[Object transformation records]
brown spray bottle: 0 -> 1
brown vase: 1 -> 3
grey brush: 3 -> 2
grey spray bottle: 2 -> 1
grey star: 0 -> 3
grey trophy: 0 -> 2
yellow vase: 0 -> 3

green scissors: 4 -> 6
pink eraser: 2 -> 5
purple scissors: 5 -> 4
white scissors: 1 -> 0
---
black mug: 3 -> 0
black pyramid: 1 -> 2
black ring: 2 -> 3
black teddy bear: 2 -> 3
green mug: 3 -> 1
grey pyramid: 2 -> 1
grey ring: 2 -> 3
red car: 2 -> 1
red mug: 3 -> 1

Exercise details:
Locate and copy each line in the data above that includes the word "black".

Exercise answer:
black mug: 3 -> 0
black pyramid: 1 -> 2
black ring: 2 -> 3
black teddy bear: 2 -> 3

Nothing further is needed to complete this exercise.